## [DATA SHOWN]
□ □ □ □

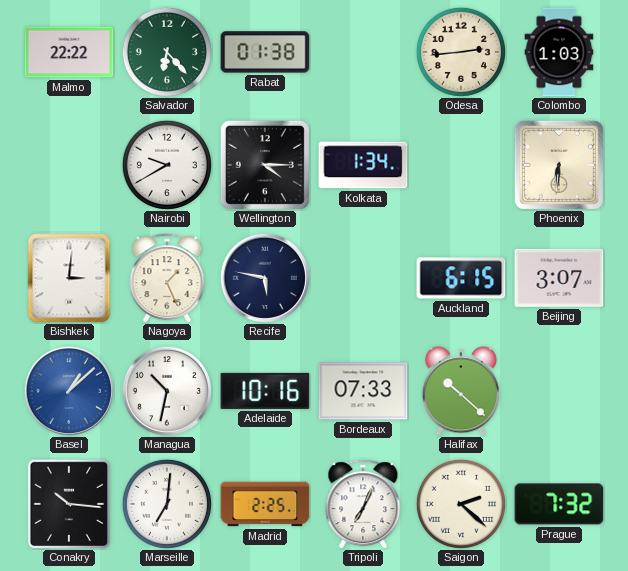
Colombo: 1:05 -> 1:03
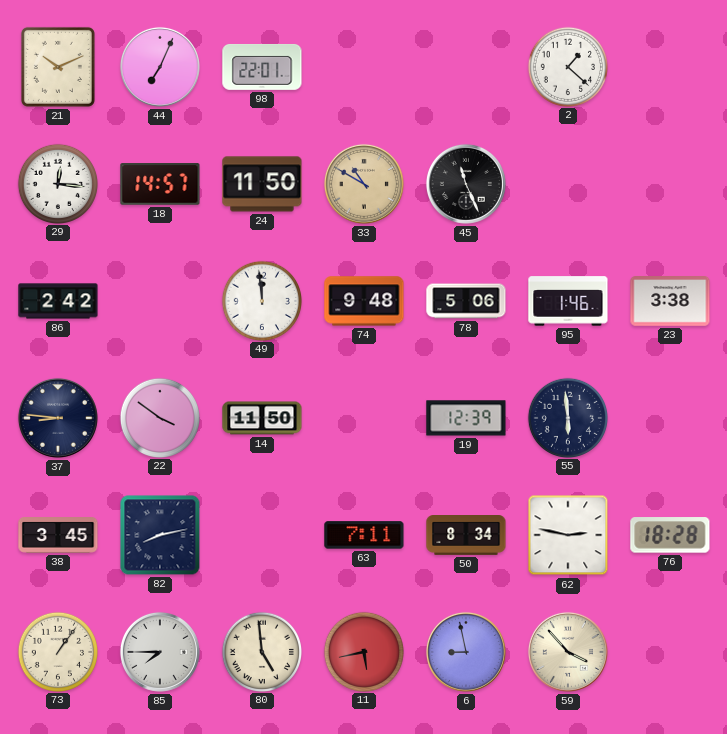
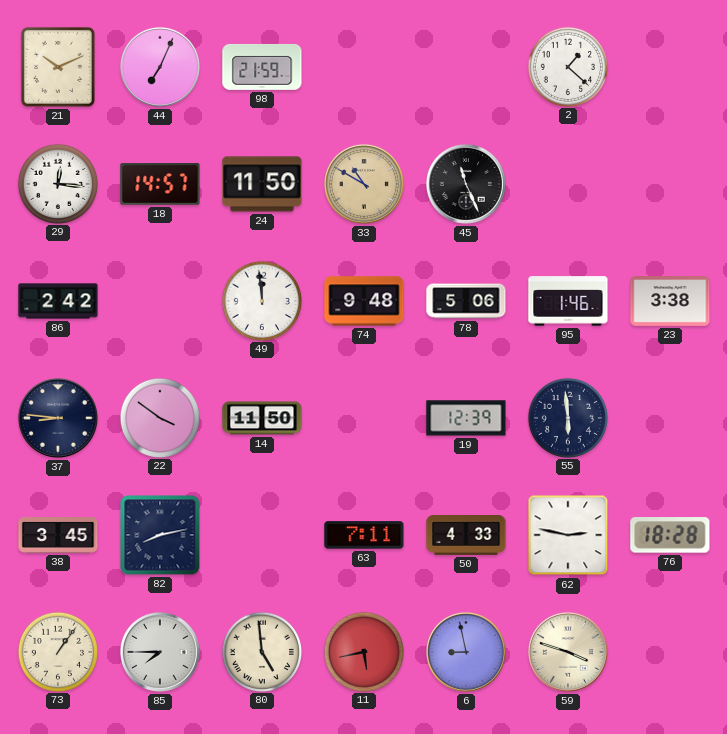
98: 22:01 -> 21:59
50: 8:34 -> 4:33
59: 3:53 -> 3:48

□ □ □ □

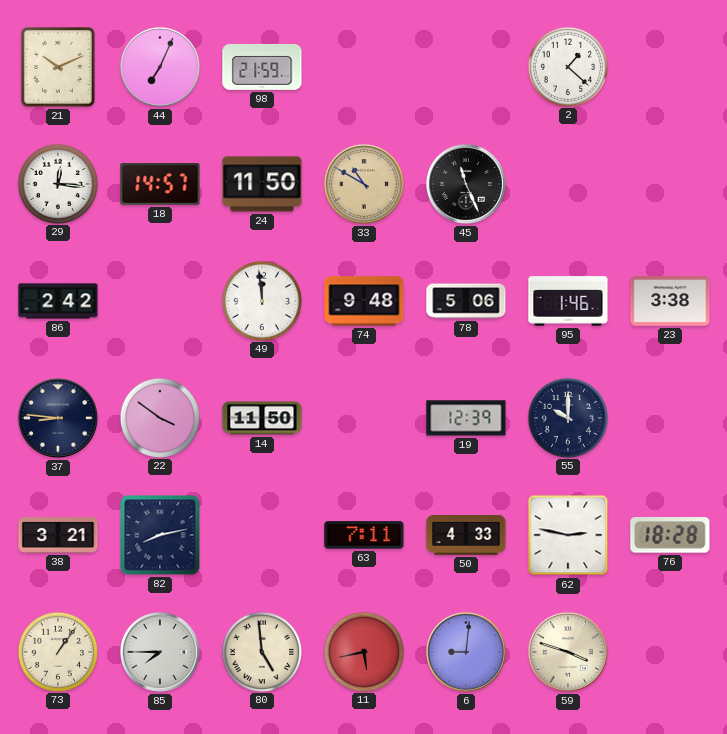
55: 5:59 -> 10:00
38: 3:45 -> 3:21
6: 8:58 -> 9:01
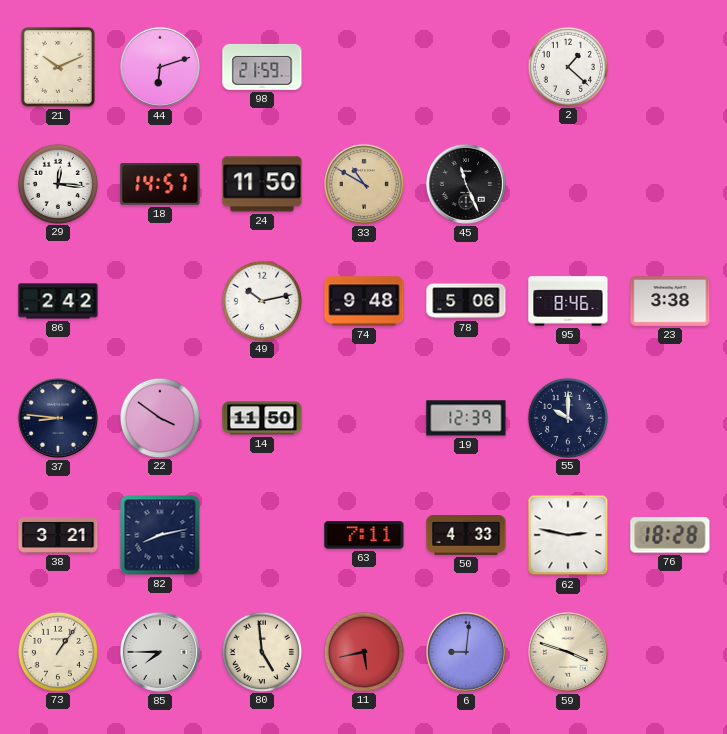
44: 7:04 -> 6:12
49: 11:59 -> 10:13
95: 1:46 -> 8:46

□ □ □ □

## [PROBLEM DESCRIPTION]
Duplicate the entries from the line with "55: 5:59 -> 10:00" to the line with "95: 1:46 -> 8:46", both included, and omit the pictures from your answer.

## [WRITTEN ANSWER]
55: 5:59 -> 10:00
38: 3:45 -> 3:21
6: 8:58 -> 9:01
44: 7:04 -> 6:12
49: 11:59 -> 10:13
95: 1:46 -> 8:46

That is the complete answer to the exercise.